Restate, exactly as written, the entries below from the line that holds "(473, 353) = (324, 241): brown" through the line that holds "(402, 385) = (265, 568): grey". Pictures are not part of the copy.

*** Opening of Data to use ***

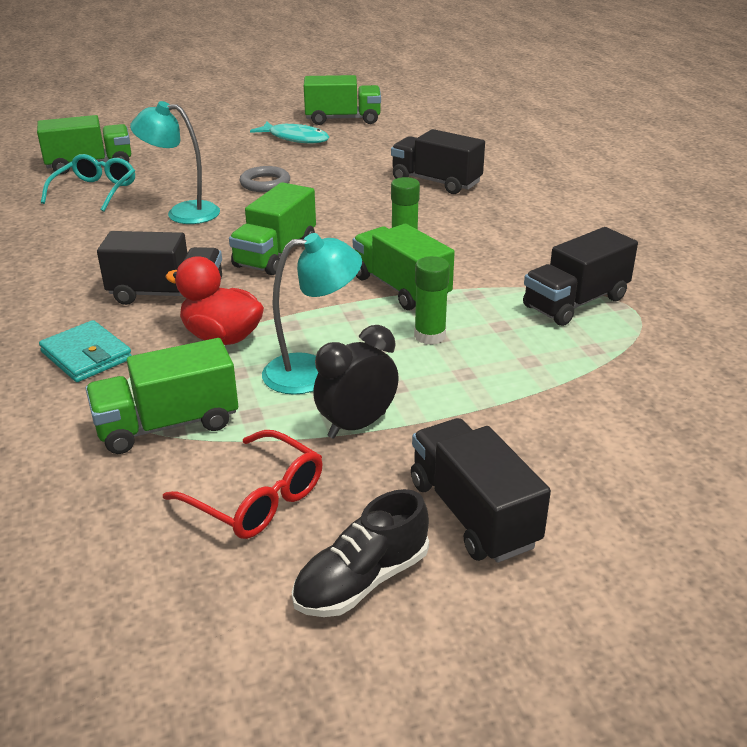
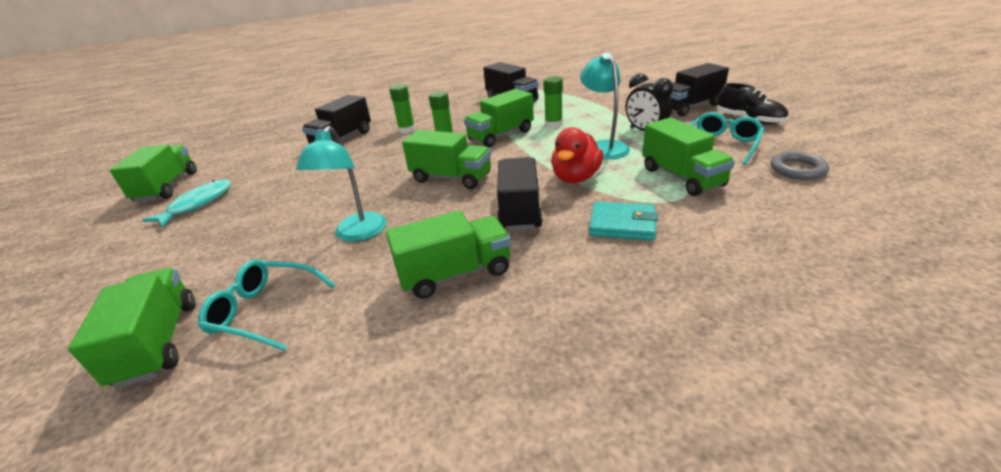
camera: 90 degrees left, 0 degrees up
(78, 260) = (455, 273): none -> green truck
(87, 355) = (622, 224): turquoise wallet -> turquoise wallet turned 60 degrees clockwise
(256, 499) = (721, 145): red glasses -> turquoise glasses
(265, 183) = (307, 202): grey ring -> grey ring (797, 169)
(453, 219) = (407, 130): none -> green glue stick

*** Close of Data to use ***
*** Opening of Data to use ***

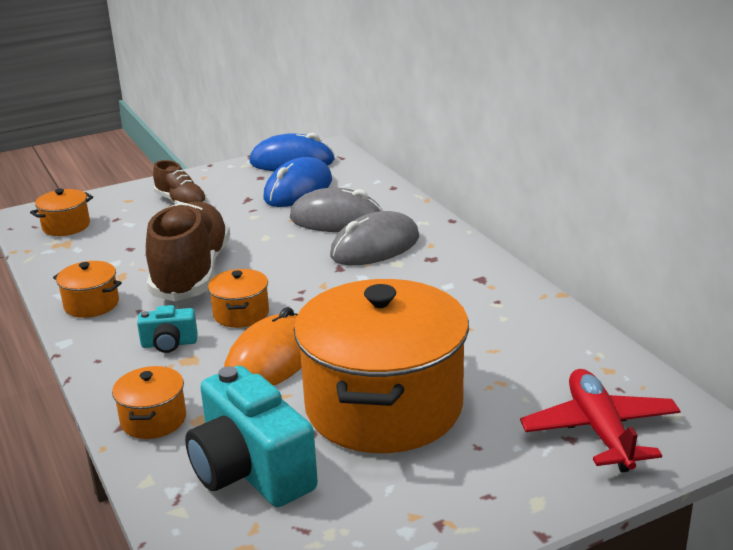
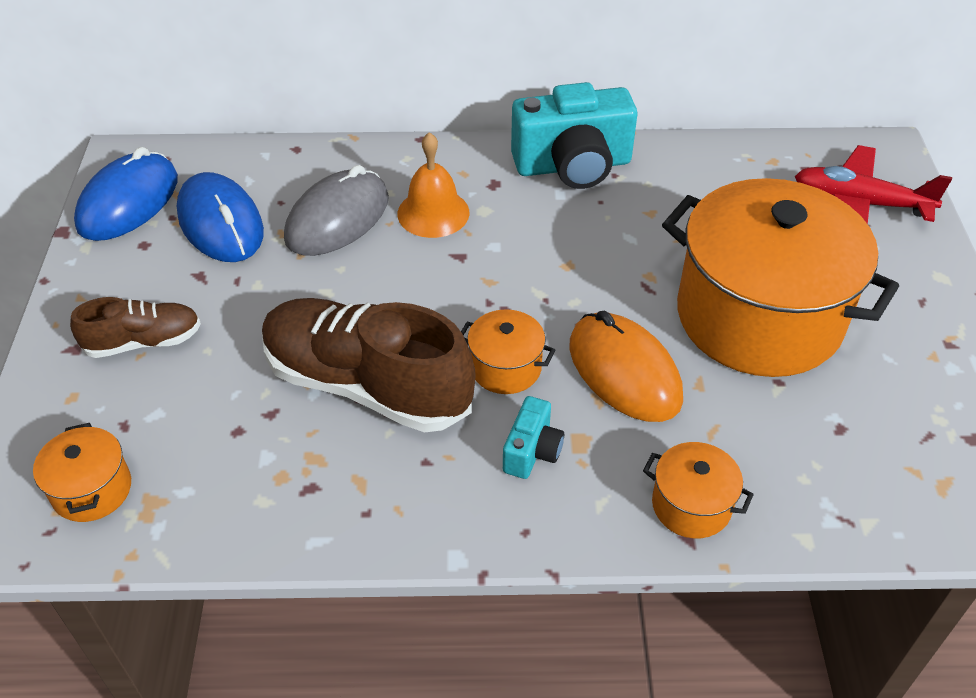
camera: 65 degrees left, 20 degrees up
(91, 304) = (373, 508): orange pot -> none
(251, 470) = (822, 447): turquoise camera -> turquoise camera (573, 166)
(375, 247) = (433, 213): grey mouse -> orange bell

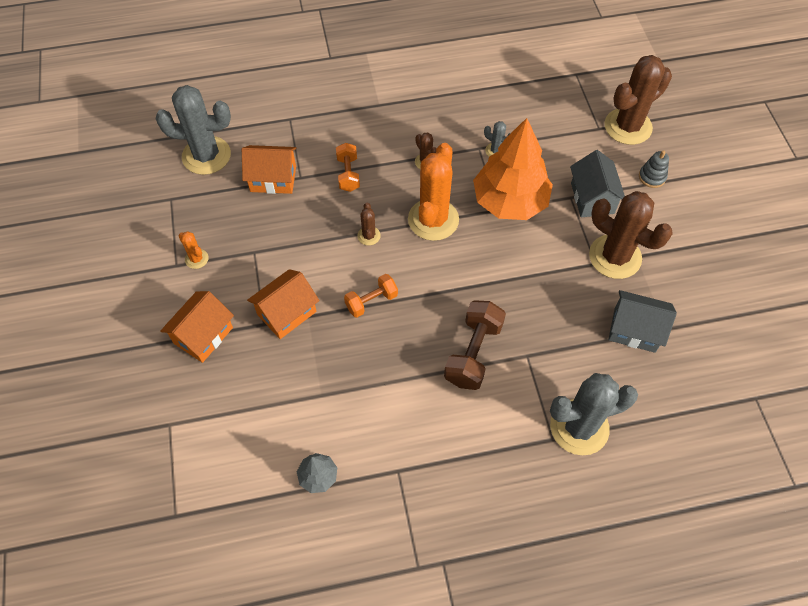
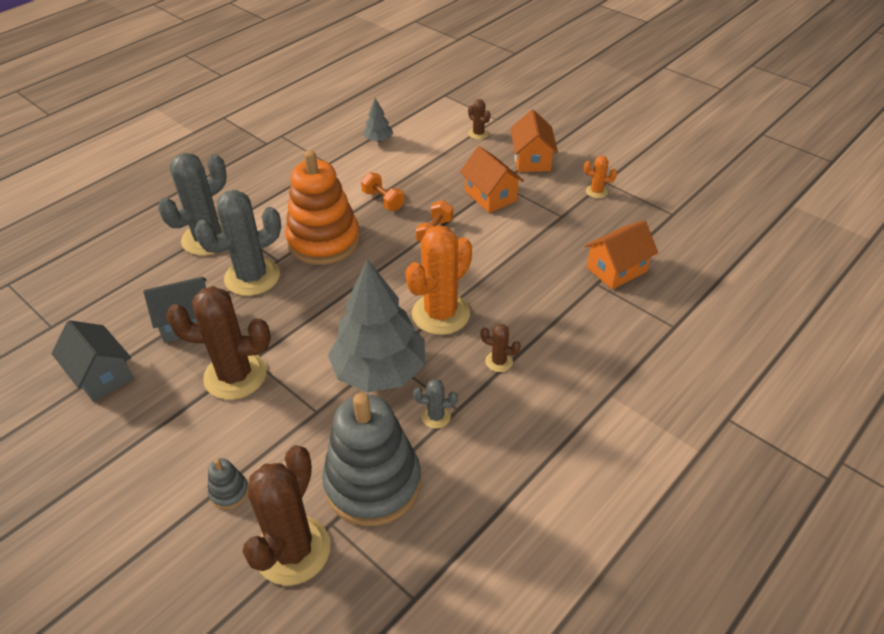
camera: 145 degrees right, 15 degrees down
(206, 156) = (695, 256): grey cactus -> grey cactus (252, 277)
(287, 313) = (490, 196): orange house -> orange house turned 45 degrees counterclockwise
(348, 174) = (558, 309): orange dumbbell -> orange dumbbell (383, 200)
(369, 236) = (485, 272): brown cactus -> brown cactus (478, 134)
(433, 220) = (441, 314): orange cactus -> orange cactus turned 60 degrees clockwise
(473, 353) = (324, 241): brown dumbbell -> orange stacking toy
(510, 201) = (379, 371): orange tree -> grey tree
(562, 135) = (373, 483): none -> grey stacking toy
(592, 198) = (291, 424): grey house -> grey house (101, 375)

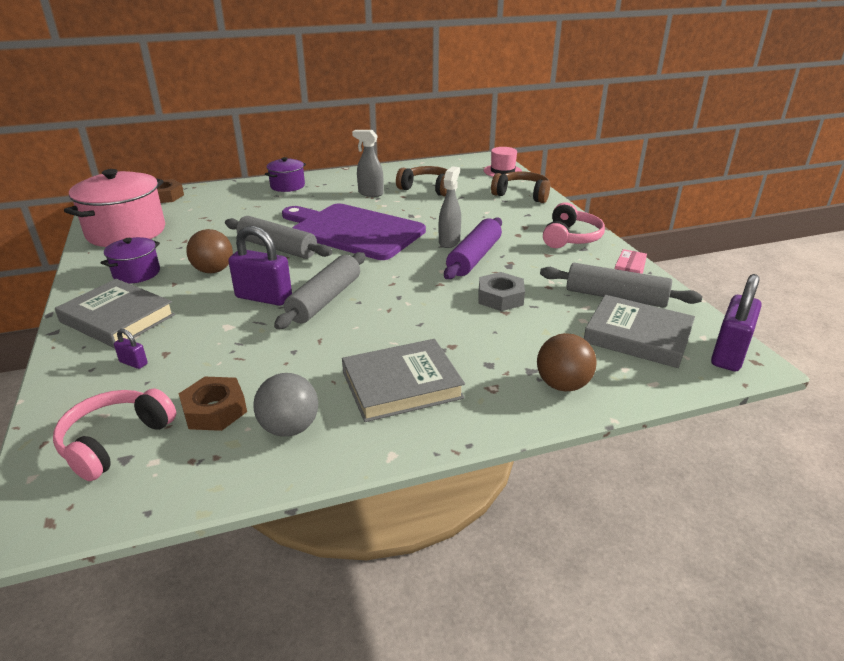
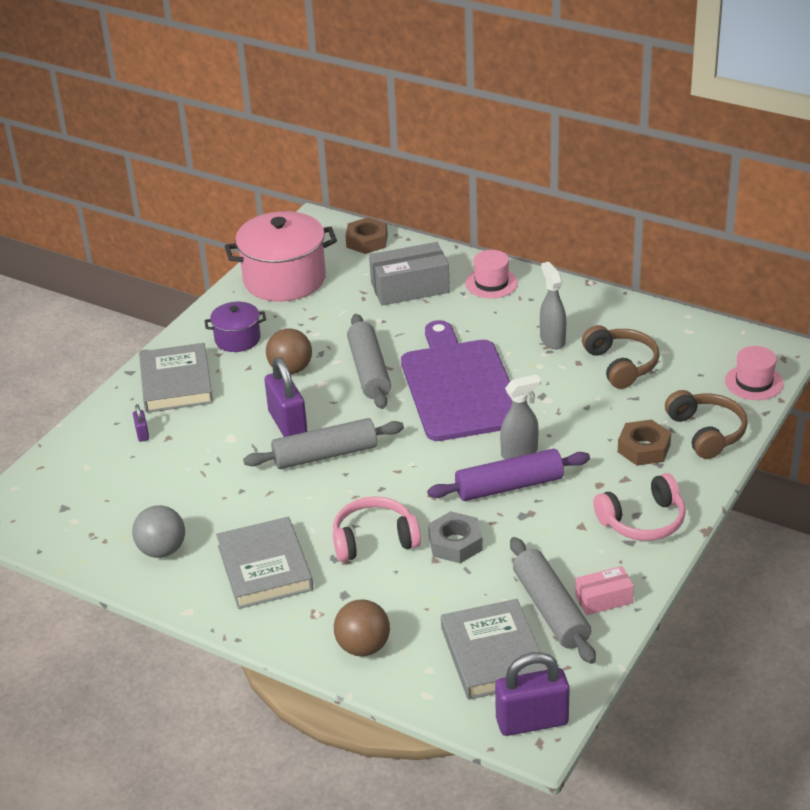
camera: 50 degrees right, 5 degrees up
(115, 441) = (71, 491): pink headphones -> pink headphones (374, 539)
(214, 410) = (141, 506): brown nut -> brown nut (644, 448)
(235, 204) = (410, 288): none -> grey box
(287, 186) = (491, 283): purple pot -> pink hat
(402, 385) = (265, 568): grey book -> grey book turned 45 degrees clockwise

*** Close of Data to use ***
*** Opening of Data to use ***

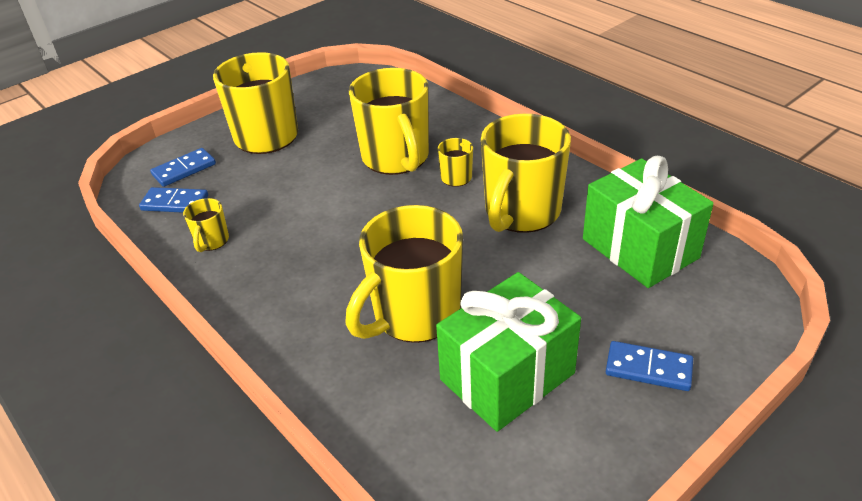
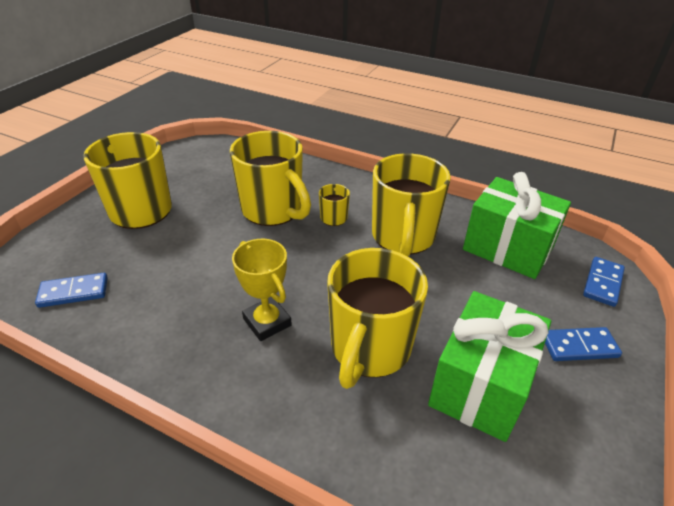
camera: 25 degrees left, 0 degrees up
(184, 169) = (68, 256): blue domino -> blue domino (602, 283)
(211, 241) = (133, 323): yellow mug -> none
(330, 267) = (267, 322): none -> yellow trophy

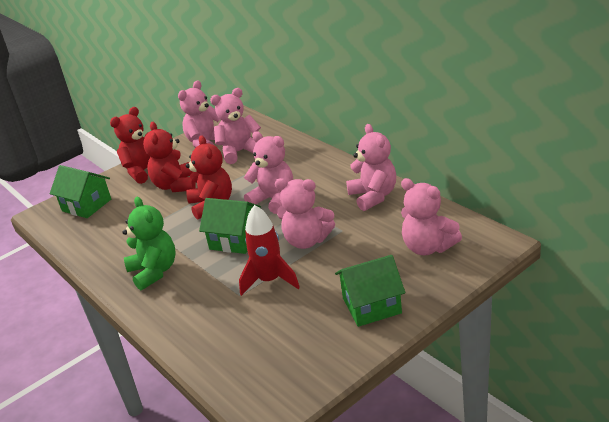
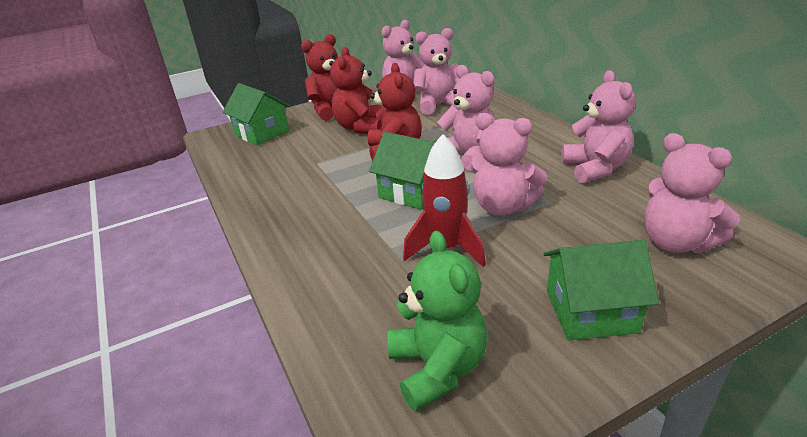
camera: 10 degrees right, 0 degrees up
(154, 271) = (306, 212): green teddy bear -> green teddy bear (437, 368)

*** Close of Data to use ***

Solution below>
(473, 353) = (324, 241): brown dumbbell -> orange stacking toy
(510, 201) = (379, 371): orange tree -> grey tree
(562, 135) = (373, 483): none -> grey stacking toy
(592, 198) = (291, 424): grey house -> grey house (101, 375)

camera: 50 degrees right, 5 degrees up
(115, 441) = (71, 491): pink headphones -> pink headphones (374, 539)
(214, 410) = (141, 506): brown nut -> brown nut (644, 448)
(235, 204) = (410, 288): none -> grey box
(287, 186) = (491, 283): purple pot -> pink hat
(402, 385) = (265, 568): grey book -> grey book turned 45 degrees clockwise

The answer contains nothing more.